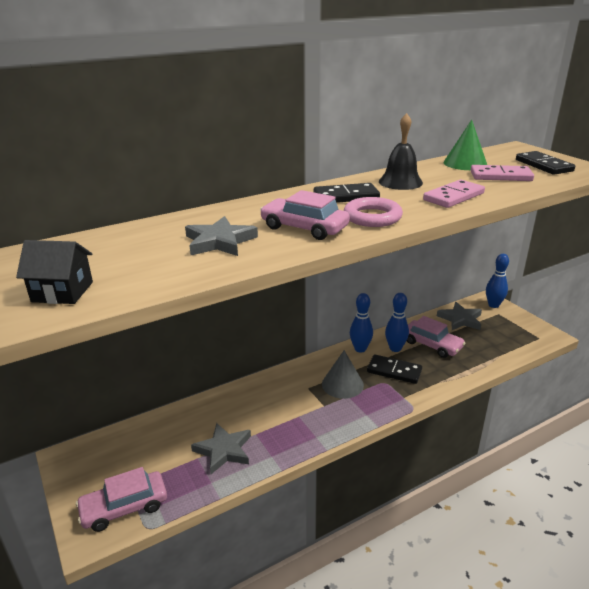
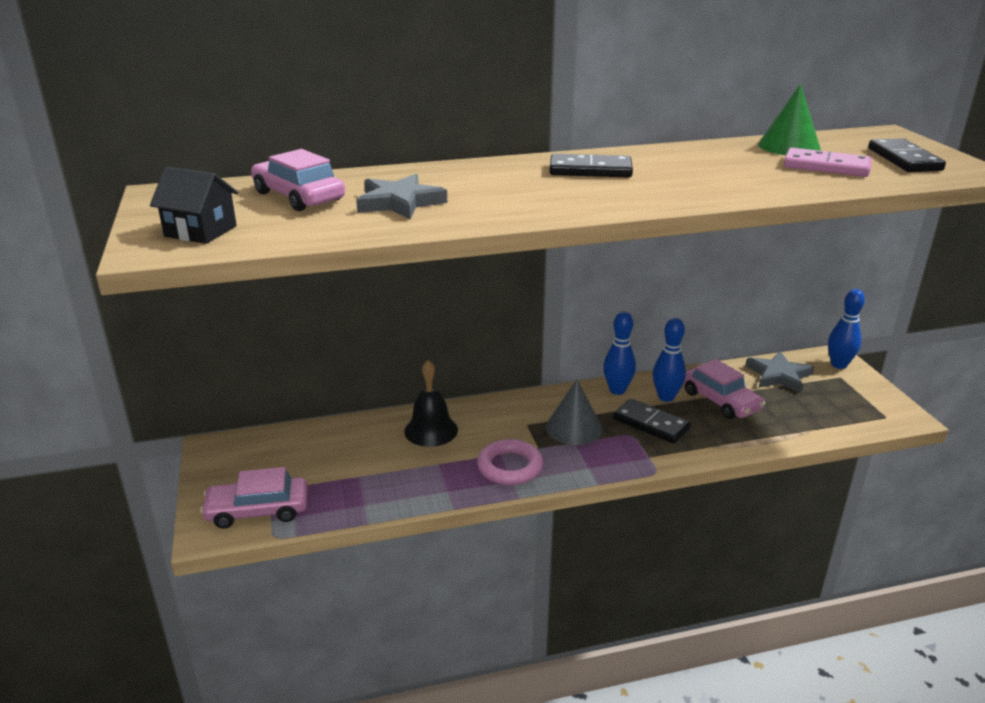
camera: 15 degrees right, 0 degrees up
(224, 450) = (393, 474): grey star -> none
(304, 228) = (510, 199): pink car -> pink car (298, 196)
(372, 217) = (605, 196): pink ring -> pink ring (510, 467)
(400, 182) = (677, 160): black bell -> black bell (431, 430)
(453, 197) = (735, 184): pink domino -> none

· · · ·

**EXERCISE GOAL:**
The reply should hold every entry above, given again exactly, but not a single picture.

**REPLY TO THE EXERCISE:**
camera: 15 degrees right, 0 degrees up
(224, 450) = (393, 474): grey star -> none
(304, 228) = (510, 199): pink car -> pink car (298, 196)
(372, 217) = (605, 196): pink ring -> pink ring (510, 467)
(400, 182) = (677, 160): black bell -> black bell (431, 430)
(453, 197) = (735, 184): pink domino -> none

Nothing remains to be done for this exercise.